[Stored dataset items]
====================
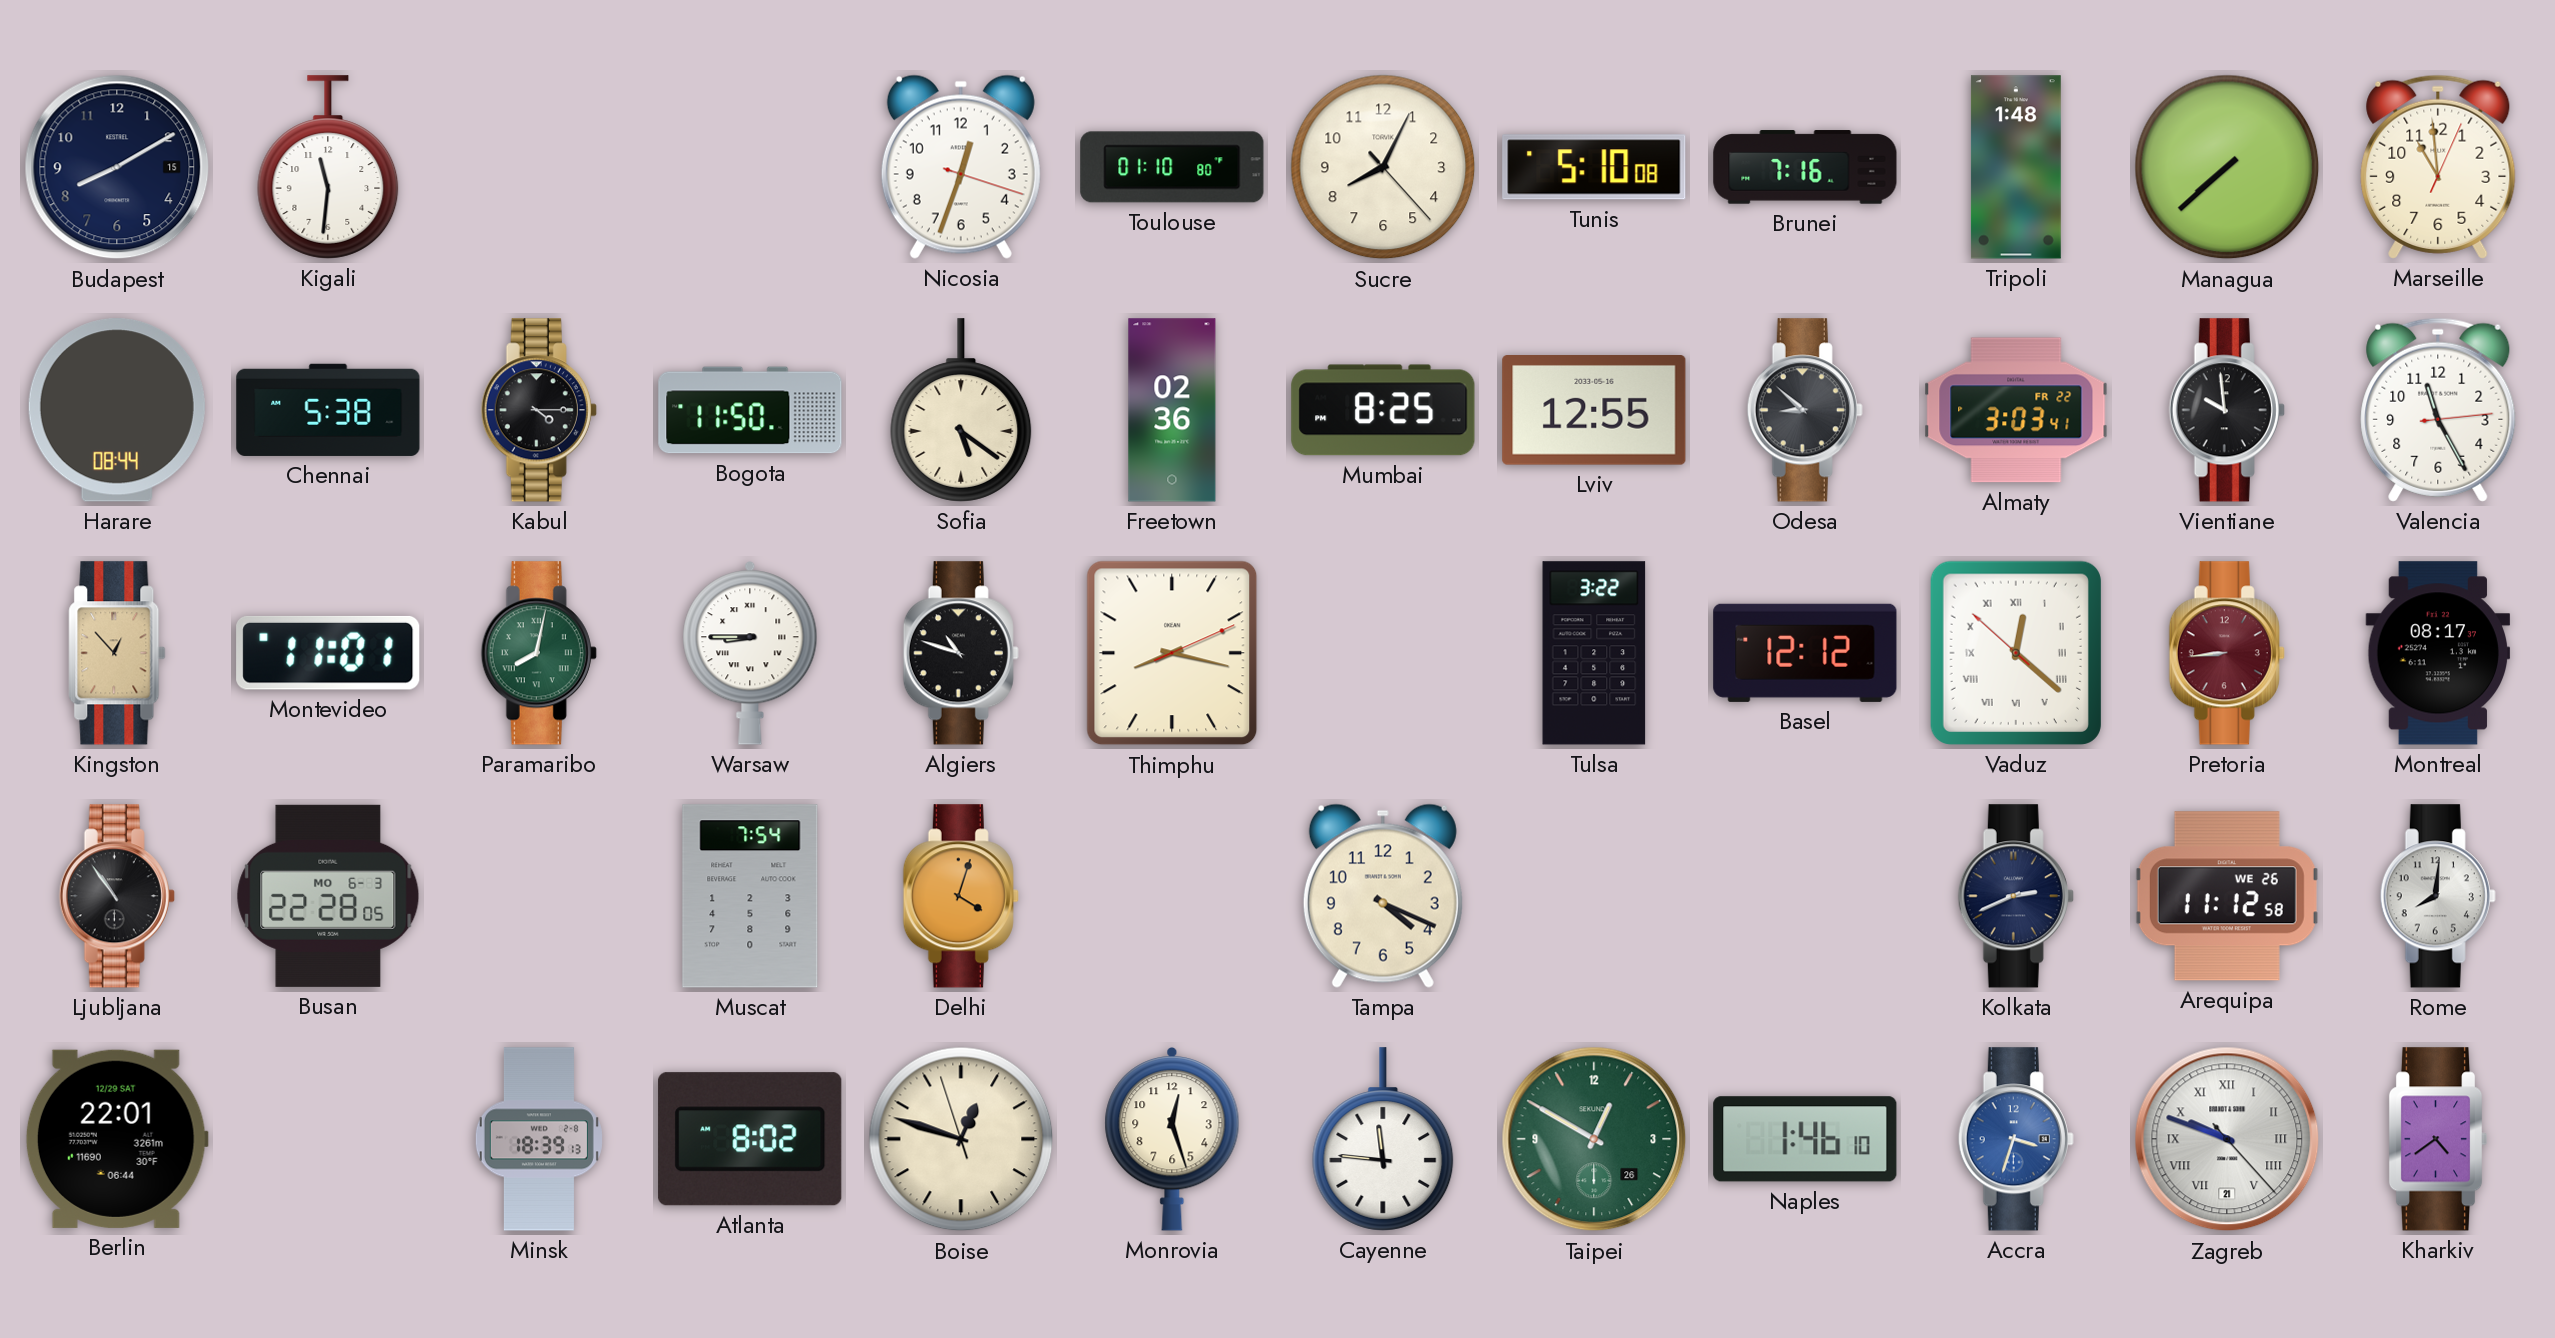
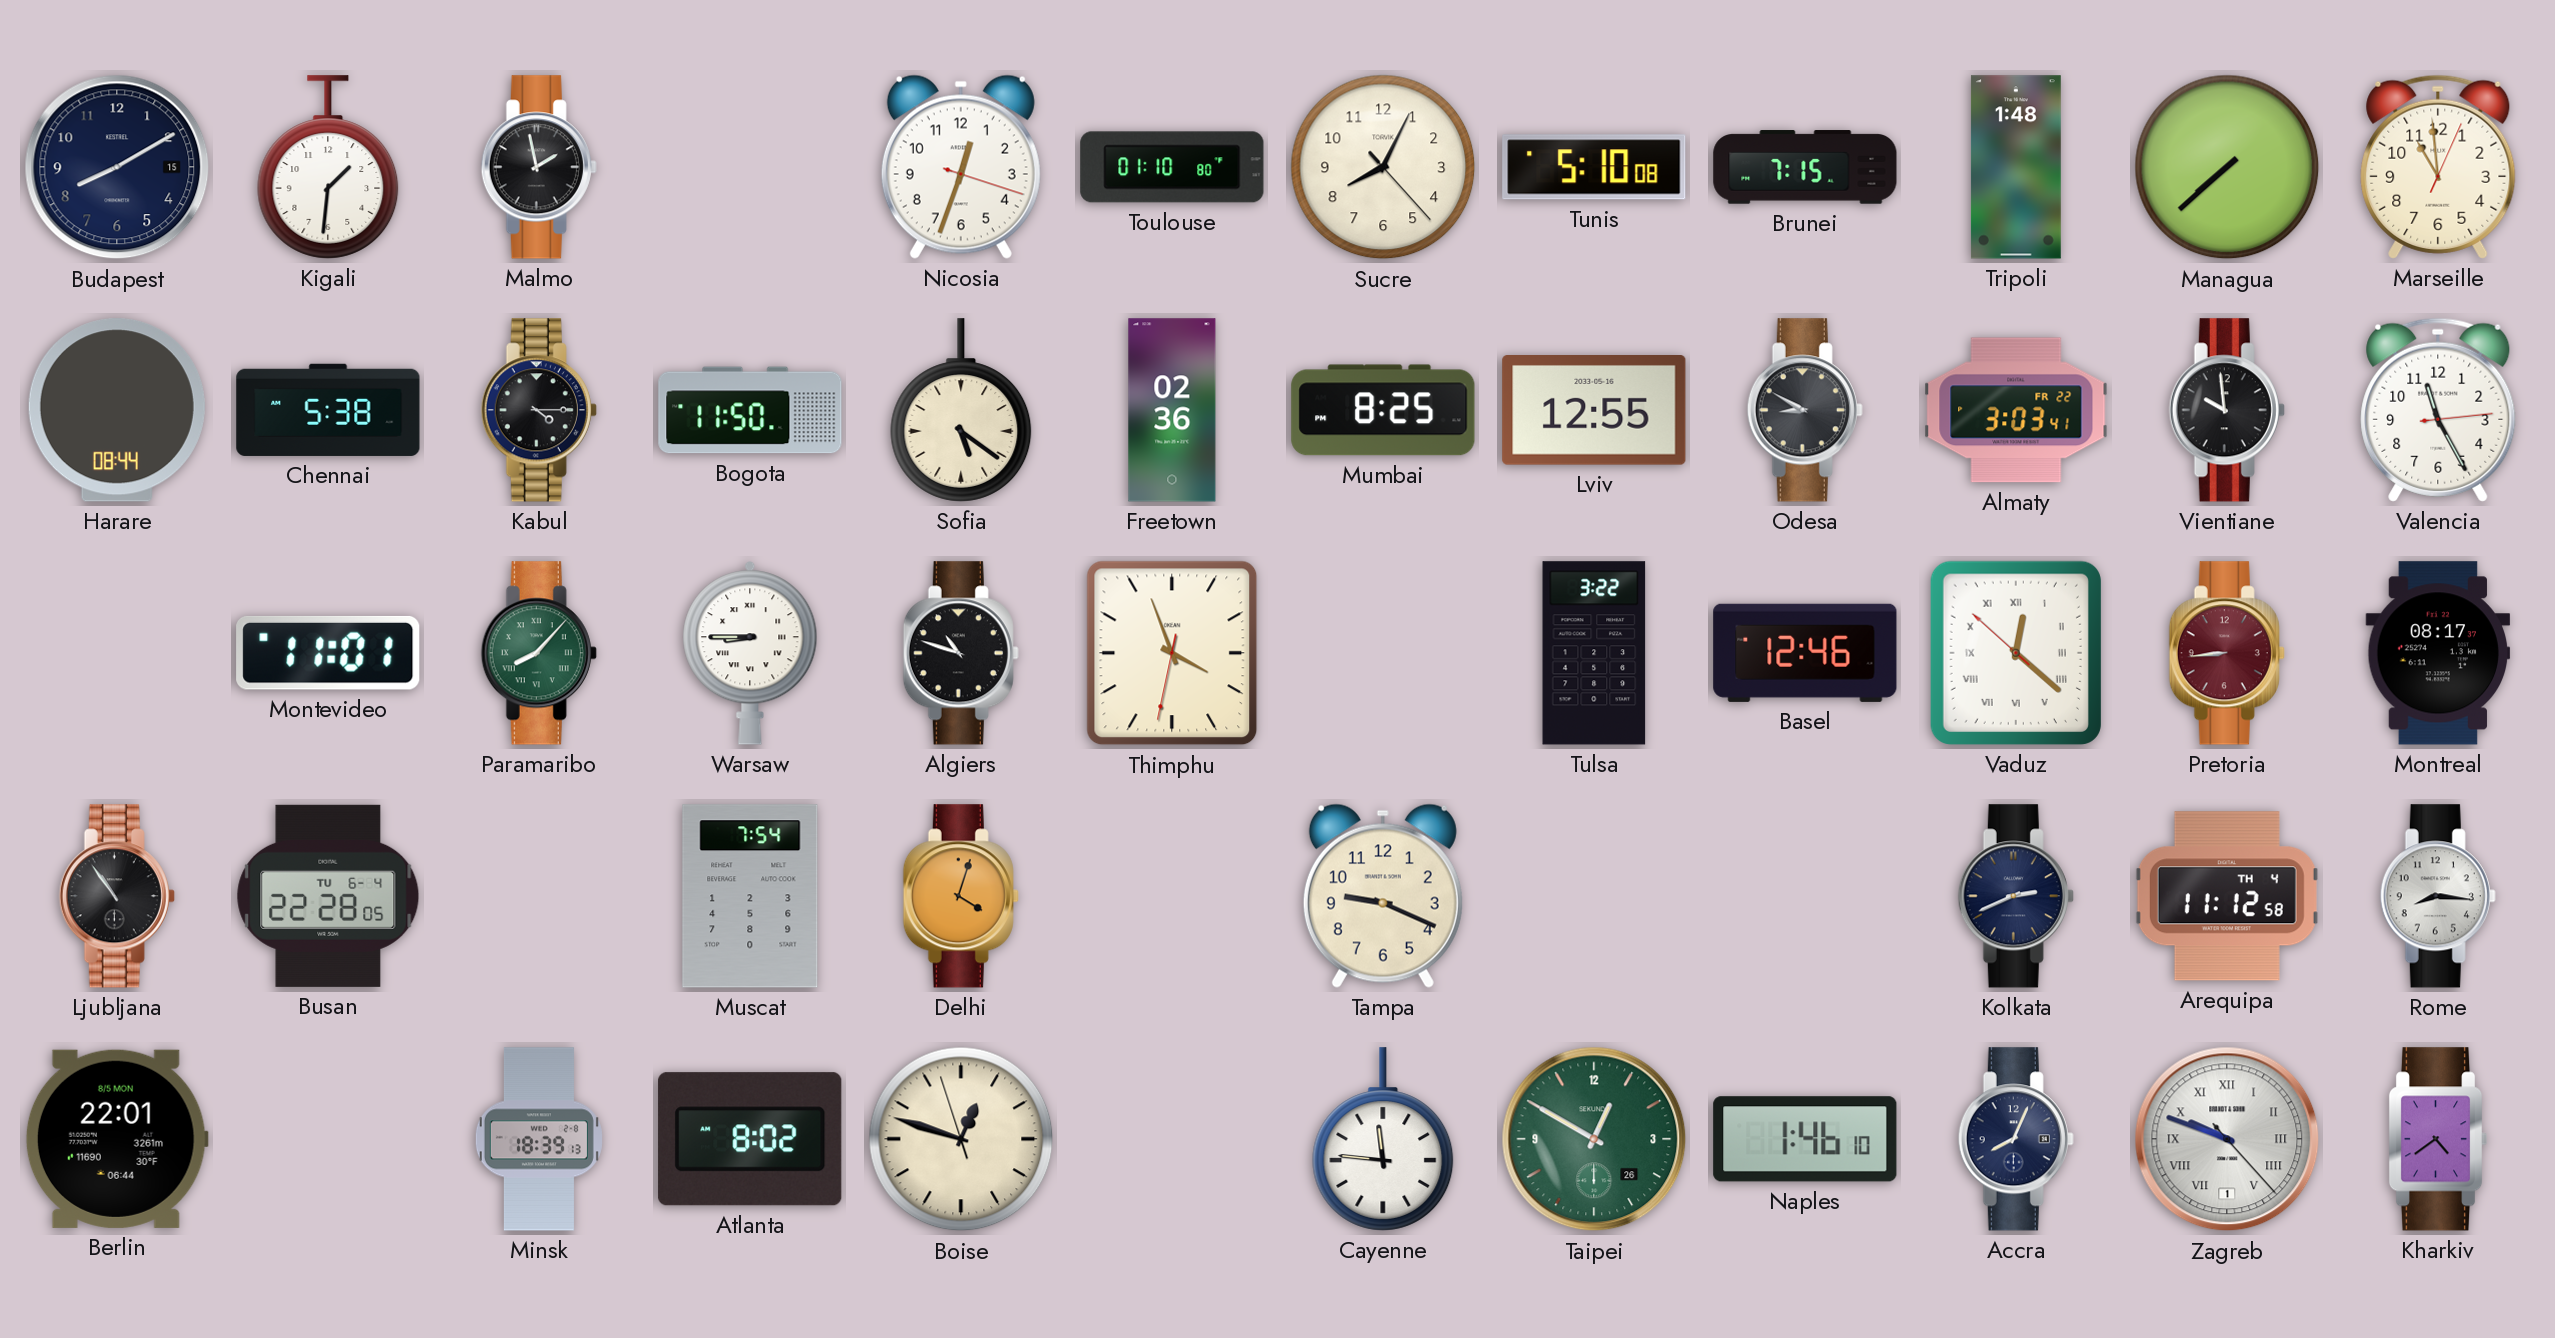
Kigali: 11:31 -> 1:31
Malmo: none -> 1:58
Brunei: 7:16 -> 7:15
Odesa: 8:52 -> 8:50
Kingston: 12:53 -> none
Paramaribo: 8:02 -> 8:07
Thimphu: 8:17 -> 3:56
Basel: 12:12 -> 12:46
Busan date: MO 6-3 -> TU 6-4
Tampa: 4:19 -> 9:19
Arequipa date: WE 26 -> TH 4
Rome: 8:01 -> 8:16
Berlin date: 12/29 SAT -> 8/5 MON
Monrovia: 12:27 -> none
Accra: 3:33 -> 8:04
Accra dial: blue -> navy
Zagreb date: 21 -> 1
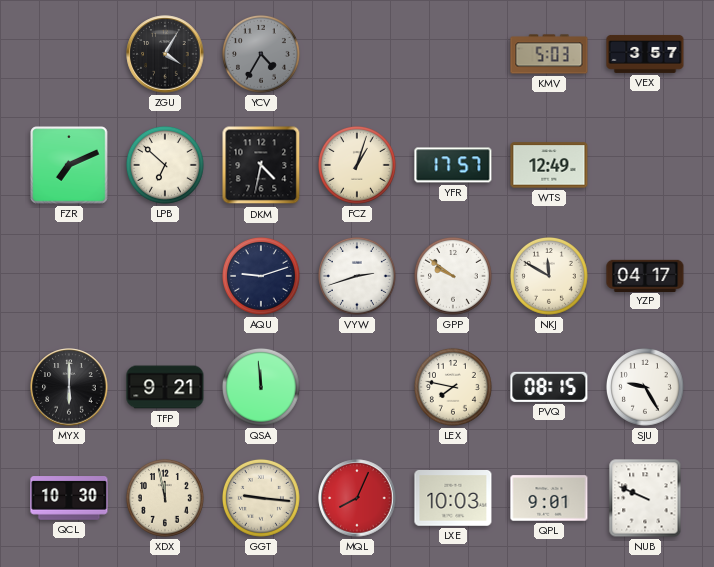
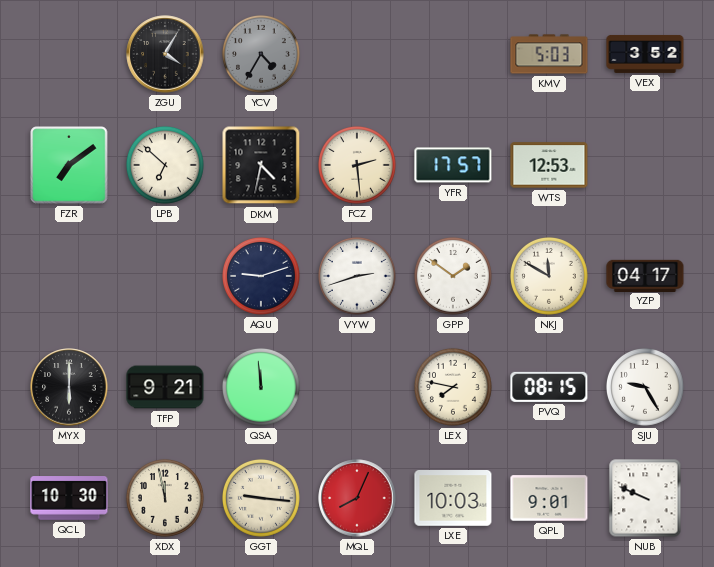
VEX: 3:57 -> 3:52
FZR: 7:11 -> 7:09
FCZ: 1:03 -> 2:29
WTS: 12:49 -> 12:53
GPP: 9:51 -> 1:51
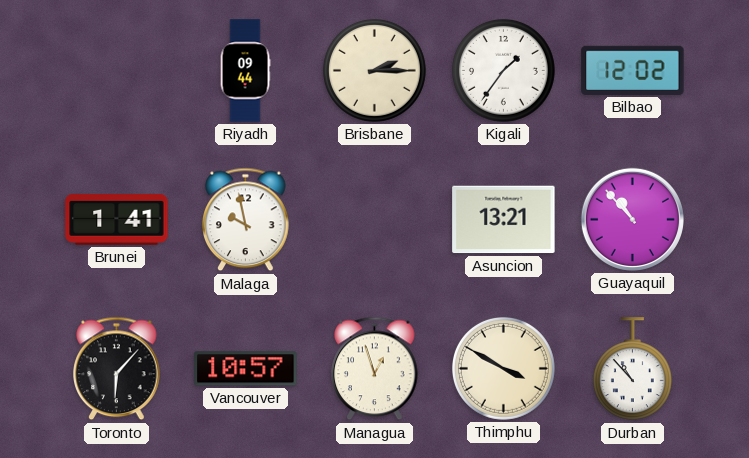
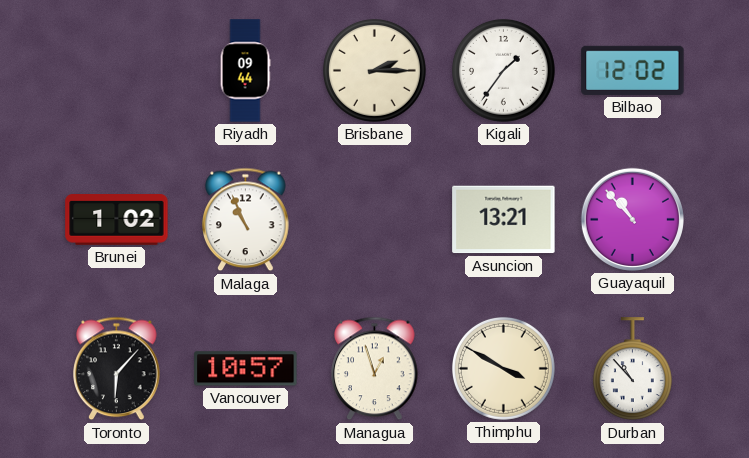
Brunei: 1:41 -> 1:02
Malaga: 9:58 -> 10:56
====================
TASK DESCRIPTION
Please edit every entry above so that each "none" becomes "blank" and nothing else changes. Leave the pictures out of your answer.

FINAL RESULT
Kigali: 11:31 -> 1:31
Malmo: blank -> 1:58
Brunei: 7:16 -> 7:15
Odesa: 8:52 -> 8:50
Kingston: 12:53 -> blank
Paramaribo: 8:02 -> 8:07
Thimphu: 8:17 -> 3:56
Basel: 12:12 -> 12:46
Busan date: MO 6-3 -> TU 6-4
Tampa: 4:19 -> 9:19
Arequipa date: WE 26 -> TH 4
Rome: 8:01 -> 8:16
Berlin date: 12/29 SAT -> 8/5 MON
Monrovia: 12:27 -> blank
Accra: 3:33 -> 8:04
Accra dial: blue -> navy
Zagreb date: 21 -> 1
VEX: 3:57 -> 3:52
FZR: 7:11 -> 7:09
FCZ: 1:03 -> 2:29
WTS: 12:49 -> 12:53
GPP: 9:51 -> 1:51
Brunei: 1:41 -> 1:02
Malaga: 9:58 -> 10:56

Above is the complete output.